• **GIVEN INSTRUCTION**: Show every line below that contains the word "coordinates".

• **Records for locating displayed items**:
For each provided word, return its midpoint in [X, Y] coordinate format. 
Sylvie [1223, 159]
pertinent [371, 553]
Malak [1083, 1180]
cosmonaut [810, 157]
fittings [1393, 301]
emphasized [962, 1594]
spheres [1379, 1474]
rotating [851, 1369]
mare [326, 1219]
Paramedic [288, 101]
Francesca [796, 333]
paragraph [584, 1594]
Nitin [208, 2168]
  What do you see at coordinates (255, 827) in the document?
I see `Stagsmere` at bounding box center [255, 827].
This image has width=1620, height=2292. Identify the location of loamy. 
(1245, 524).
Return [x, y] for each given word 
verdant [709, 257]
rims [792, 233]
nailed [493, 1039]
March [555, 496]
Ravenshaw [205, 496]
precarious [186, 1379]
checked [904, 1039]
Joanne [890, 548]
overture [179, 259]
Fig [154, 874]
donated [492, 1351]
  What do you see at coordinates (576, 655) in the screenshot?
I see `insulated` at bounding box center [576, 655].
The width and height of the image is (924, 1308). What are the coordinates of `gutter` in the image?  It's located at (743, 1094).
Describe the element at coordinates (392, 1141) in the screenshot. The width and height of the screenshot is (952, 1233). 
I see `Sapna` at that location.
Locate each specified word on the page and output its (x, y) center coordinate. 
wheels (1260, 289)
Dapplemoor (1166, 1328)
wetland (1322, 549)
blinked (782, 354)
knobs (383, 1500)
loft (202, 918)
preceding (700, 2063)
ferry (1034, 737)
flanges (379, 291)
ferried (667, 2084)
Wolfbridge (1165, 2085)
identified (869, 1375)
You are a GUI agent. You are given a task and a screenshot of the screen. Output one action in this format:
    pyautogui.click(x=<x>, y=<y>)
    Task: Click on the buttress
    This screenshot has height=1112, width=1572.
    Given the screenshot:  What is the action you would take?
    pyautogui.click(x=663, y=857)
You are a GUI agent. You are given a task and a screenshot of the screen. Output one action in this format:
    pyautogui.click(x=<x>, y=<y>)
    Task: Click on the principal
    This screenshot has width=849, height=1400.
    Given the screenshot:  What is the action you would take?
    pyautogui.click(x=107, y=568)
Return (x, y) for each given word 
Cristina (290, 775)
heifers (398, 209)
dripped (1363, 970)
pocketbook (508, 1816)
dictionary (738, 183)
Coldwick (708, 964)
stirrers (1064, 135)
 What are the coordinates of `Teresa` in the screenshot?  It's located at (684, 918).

• **THE RESULT**:
  What do you see at coordinates (255, 827) in the document?
  What do you see at coordinates (576, 655) in the screenshot?
The width and height of the image is (924, 1308). What are the coordinates of `gutter` in the image?  It's located at (743, 1094).
Describe the element at coordinates (392, 1141) in the screenshot. The width and height of the screenshot is (952, 1233). 
 What are the coordinates of `Teresa` in the screenshot?  It's located at (684, 918).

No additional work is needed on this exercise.